» **PROBLEM DETAILS**:
The answer must be one number: how many lines in the data below include the string "size".

[[ PROVIDED RECORDS open ]]

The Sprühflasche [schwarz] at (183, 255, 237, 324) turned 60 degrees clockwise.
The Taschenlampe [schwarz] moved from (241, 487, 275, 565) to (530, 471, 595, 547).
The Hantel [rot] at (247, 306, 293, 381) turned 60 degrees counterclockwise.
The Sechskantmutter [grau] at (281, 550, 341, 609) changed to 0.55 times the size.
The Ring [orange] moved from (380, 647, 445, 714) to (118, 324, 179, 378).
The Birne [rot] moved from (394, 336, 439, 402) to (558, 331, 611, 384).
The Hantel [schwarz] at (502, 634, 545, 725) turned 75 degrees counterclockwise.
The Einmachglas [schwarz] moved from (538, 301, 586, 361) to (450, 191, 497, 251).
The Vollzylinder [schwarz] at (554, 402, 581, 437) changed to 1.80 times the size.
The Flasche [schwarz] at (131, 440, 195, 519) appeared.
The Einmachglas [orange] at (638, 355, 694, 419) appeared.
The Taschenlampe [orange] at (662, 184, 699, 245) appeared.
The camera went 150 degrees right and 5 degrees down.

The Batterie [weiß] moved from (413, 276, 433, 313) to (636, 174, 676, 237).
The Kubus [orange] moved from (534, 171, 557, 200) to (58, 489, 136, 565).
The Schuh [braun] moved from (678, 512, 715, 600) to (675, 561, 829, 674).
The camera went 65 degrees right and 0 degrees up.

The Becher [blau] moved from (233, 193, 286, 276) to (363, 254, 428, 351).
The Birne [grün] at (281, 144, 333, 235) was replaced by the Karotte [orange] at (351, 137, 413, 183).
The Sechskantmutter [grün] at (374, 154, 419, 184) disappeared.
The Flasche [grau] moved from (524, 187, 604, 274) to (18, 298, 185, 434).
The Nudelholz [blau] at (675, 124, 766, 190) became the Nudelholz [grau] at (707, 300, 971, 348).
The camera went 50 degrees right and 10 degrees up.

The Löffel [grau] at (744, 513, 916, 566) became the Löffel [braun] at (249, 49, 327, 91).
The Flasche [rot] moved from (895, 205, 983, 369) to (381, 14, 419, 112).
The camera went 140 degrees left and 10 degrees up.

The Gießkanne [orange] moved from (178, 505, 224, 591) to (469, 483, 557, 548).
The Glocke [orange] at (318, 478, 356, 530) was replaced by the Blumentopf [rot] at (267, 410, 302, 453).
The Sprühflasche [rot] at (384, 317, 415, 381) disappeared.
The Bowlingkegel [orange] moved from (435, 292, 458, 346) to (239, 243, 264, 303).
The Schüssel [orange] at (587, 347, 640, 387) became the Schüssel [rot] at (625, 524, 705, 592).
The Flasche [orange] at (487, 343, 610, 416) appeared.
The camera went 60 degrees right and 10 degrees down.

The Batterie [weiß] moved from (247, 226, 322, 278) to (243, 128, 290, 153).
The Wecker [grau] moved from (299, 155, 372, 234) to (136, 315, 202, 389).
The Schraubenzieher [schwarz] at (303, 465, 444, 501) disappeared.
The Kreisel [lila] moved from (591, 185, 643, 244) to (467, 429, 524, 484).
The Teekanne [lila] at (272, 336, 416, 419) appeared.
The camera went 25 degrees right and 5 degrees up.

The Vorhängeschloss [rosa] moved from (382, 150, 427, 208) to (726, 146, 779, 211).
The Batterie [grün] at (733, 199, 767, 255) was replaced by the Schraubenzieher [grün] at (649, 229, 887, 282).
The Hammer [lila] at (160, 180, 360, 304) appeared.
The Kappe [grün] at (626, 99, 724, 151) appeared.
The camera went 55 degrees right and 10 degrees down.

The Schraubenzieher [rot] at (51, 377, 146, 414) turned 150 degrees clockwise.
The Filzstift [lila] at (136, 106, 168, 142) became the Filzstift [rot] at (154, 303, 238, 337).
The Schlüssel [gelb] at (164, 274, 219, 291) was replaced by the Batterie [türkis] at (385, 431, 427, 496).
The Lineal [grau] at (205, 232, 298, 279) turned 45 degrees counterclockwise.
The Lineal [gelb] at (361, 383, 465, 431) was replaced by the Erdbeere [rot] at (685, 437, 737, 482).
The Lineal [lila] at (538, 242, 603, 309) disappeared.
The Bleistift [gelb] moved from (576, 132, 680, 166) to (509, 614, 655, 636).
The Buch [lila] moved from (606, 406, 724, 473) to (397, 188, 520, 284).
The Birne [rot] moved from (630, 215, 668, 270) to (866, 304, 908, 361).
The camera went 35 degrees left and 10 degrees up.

[[ PROVIDED RECORDS closed ]]

» **SOLUTION BELOW**:
2